* Description of the task:
Retype all of the listing exactly, passing over any picture you find.

* Input data:
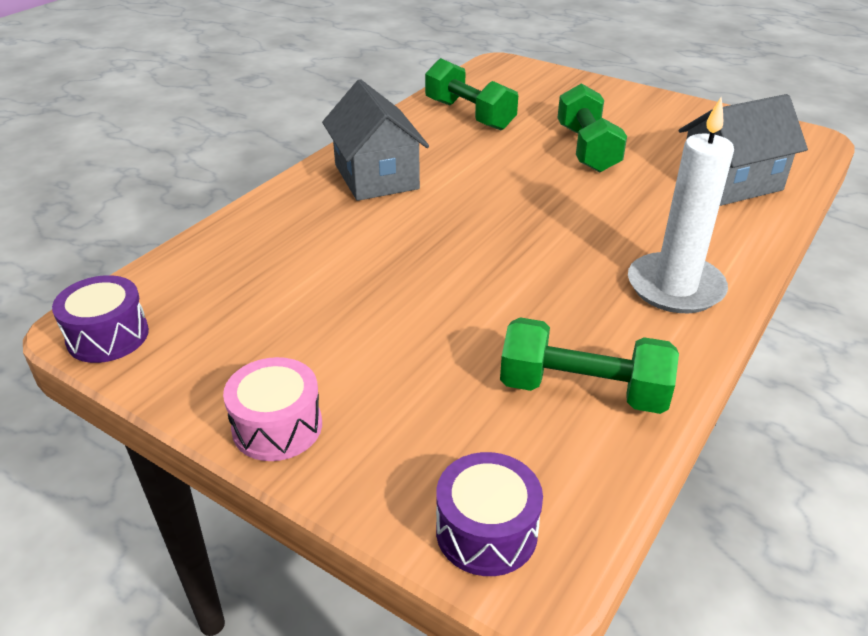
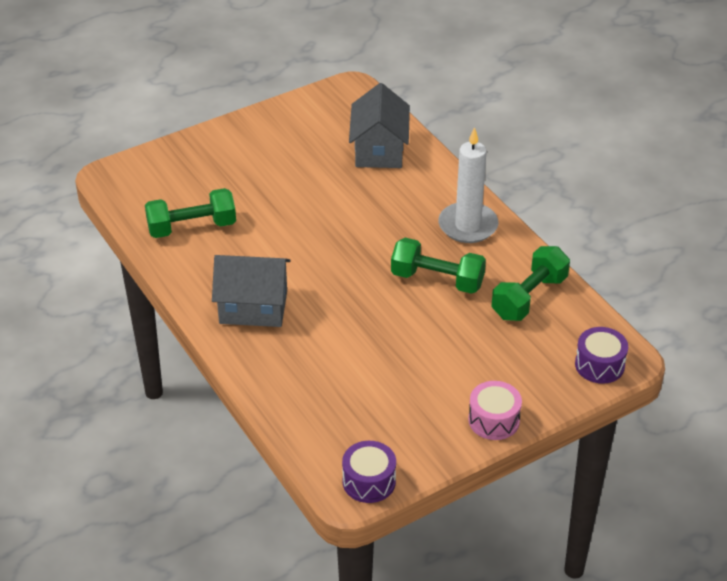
camera: 65 degrees left, 5 degrees up
(587, 149) = (290, 190): green dumbbell -> green dumbbell (437, 280)

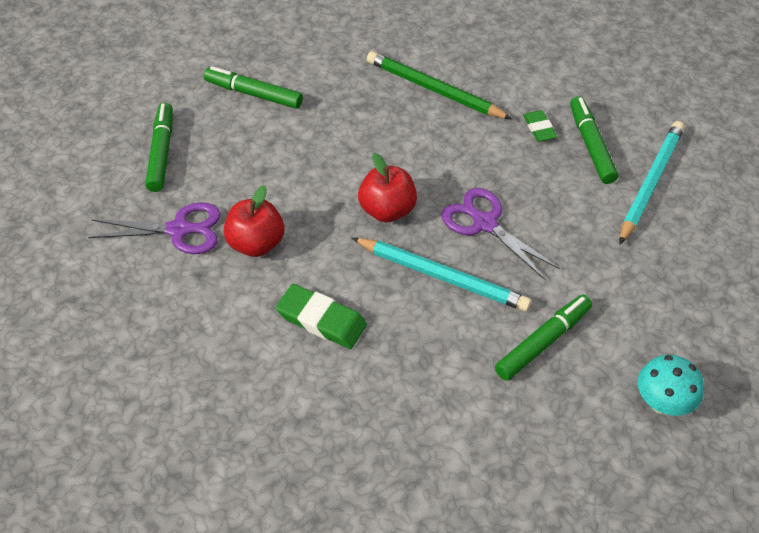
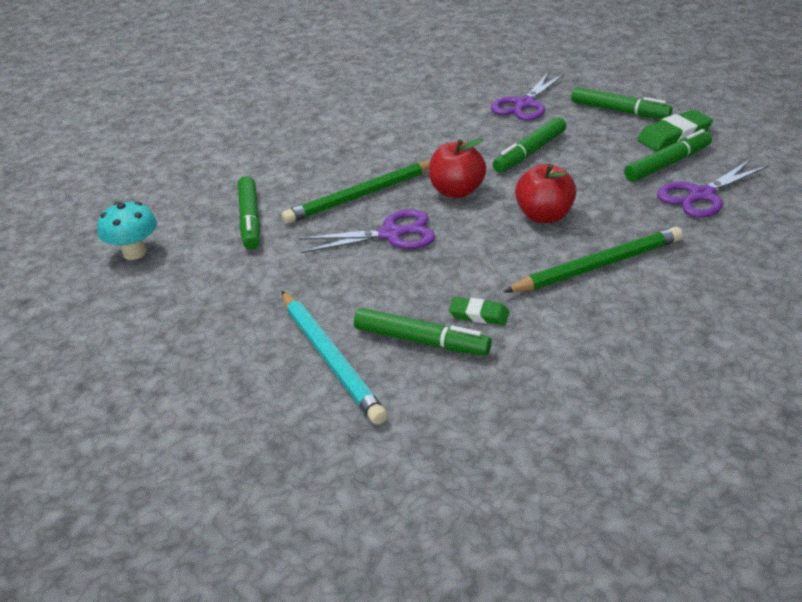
camera: 125 degrees right, 15 degrees down
(256, 243) = (480, 129): red apple -> red apple (544, 216)
(284, 187) = (530, 152): none -> green marker
(296, 64) = (701, 195): none -> purple scissors
(321, 320) = (381, 138): green eraser -> green eraser (674, 135)
(442, 277) = (361, 196): turquoise pencil -> green pencil

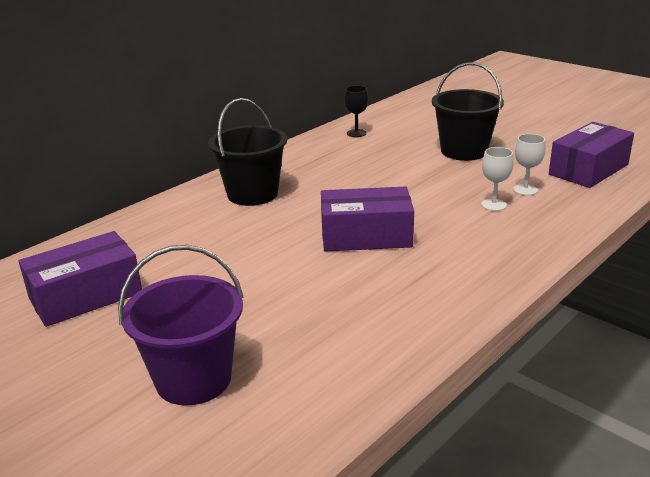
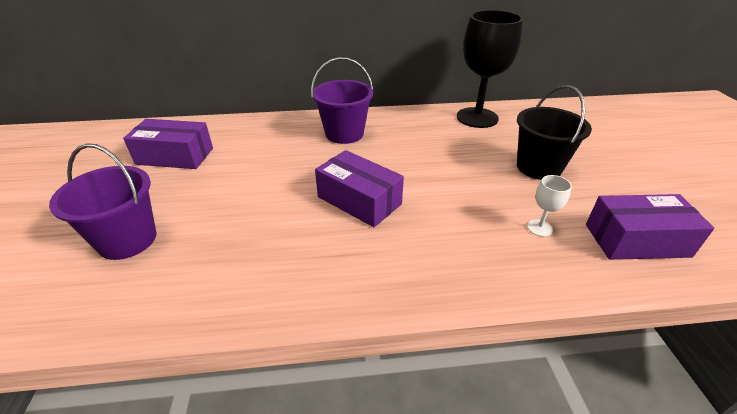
camera: 40 degrees right, 10 degrees up
(252, 194) = (344, 134): black bucket -> purple bucket
(356, 133) = (477, 118): black goblet -> black goblet, size x2.45
(493, 205) = (490, 227): white goblet -> none

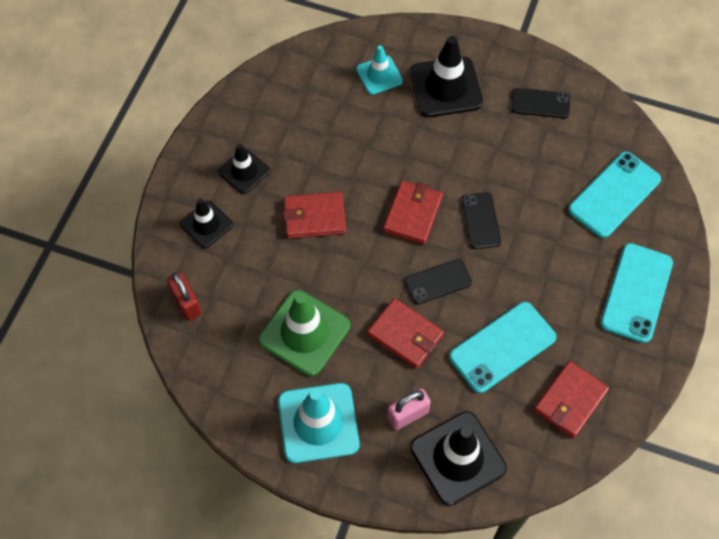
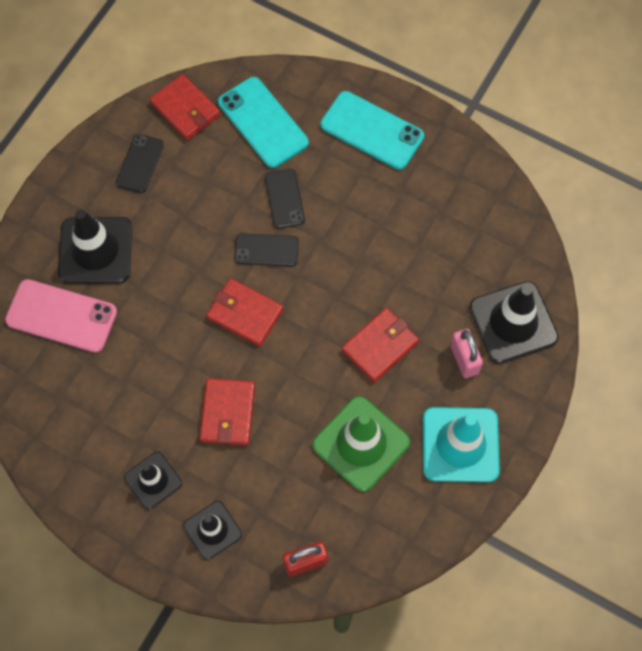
camera: 80 degrees left, 5 degrees up
(379, 75) = (61, 316): turquoise traffic cone -> pink phone
(438, 282) = (327, 304): black phone -> black phone (284, 198)
(502, 347) = (408, 260): turquoise phone -> none
(570, 401) = (471, 213): red wallet -> red wallet (185, 109)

* Answer section:
camera: 65 degrees left, 5 degrees up
(587, 149) = (290, 190): green dumbbell -> green dumbbell (437, 280)

camera: 125 degrees right, 15 degrees down
(256, 243) = (480, 129): red apple -> red apple (544, 216)
(284, 187) = (530, 152): none -> green marker
(296, 64) = (701, 195): none -> purple scissors
(321, 320) = (381, 138): green eraser -> green eraser (674, 135)
(442, 277) = (361, 196): turquoise pencil -> green pencil

camera: 40 degrees right, 10 degrees up
(252, 194) = (344, 134): black bucket -> purple bucket
(356, 133) = (477, 118): black goblet -> black goblet, size x2.45
(493, 205) = (490, 227): white goblet -> none

camera: 80 degrees left, 5 degrees up
(379, 75) = (61, 316): turquoise traffic cone -> pink phone
(438, 282) = (327, 304): black phone -> black phone (284, 198)
(502, 347) = (408, 260): turquoise phone -> none
(570, 401) = (471, 213): red wallet -> red wallet (185, 109)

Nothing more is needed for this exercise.